WHAT THE EXERCISE ASKS: In the records below, one line contains "R2: none -> 4.3k (N23, N31)". Print that line and every line after it exactly, down to the final one.

------ PROVIDED ENTRIES

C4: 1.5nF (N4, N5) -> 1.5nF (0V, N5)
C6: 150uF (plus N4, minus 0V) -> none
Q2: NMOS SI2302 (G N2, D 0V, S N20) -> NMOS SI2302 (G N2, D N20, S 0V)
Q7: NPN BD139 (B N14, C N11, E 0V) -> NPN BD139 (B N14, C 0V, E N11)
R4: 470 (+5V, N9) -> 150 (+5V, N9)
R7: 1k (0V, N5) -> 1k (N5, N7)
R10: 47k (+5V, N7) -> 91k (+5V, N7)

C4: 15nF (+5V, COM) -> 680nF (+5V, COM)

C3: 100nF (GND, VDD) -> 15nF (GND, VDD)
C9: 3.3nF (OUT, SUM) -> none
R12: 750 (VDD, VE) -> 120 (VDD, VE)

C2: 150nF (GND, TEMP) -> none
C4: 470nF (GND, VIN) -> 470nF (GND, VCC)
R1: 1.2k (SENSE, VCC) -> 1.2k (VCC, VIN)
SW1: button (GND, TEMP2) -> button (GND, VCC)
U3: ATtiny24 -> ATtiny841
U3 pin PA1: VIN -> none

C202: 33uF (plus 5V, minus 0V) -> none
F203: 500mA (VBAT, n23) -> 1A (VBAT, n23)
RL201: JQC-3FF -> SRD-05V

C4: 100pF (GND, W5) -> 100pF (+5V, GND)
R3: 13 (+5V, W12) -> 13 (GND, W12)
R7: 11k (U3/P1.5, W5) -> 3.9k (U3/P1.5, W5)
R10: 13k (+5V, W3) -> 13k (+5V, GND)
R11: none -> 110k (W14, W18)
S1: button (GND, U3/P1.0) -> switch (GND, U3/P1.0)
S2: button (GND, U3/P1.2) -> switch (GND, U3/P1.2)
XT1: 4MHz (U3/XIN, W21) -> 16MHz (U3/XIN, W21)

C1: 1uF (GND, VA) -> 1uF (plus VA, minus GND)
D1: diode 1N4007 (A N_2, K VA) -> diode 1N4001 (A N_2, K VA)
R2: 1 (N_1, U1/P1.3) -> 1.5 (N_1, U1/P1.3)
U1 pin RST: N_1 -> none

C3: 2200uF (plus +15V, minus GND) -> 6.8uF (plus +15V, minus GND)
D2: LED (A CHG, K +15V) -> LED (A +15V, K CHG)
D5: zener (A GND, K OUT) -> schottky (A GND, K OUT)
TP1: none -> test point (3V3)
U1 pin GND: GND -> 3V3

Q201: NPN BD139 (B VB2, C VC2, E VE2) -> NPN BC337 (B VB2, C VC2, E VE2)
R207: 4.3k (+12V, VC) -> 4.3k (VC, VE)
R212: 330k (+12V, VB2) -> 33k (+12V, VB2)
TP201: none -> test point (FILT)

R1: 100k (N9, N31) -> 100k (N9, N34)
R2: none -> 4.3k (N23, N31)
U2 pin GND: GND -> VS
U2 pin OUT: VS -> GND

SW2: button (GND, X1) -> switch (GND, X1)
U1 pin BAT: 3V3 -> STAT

------------

TASK OUTPUT:
R2: none -> 4.3k (N23, N31)
U2 pin GND: GND -> VS
U2 pin OUT: VS -> GND

SW2: button (GND, X1) -> switch (GND, X1)
U1 pin BAT: 3V3 -> STAT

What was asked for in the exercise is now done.